=== Requirement ===
Beginning with the first entry, restate the data word for word and leave out the images.

[Revision comparison data]
Segment Open
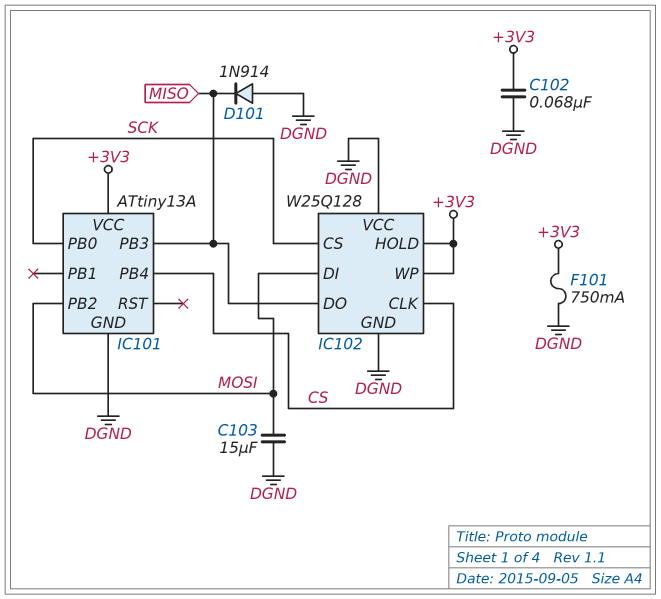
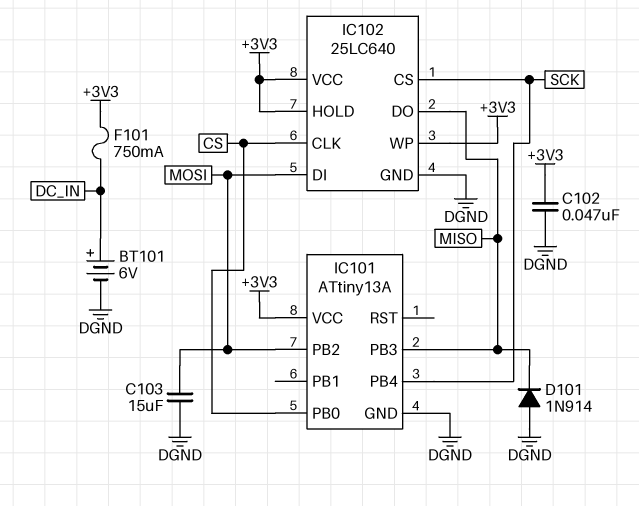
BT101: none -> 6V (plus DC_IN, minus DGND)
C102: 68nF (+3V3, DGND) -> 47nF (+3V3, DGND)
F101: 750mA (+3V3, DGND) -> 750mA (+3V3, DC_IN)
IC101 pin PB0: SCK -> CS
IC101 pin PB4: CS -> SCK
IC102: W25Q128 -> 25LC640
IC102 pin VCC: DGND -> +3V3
Segment Closed
=== Completed exercise ===
BT101: none -> 6V (plus DC_IN, minus DGND)
C102: 68nF (+3V3, DGND) -> 47nF (+3V3, DGND)
F101: 750mA (+3V3, DGND) -> 750mA (+3V3, DC_IN)
IC101 pin PB0: SCK -> CS
IC101 pin PB4: CS -> SCK
IC102: W25Q128 -> 25LC640
IC102 pin VCC: DGND -> +3V3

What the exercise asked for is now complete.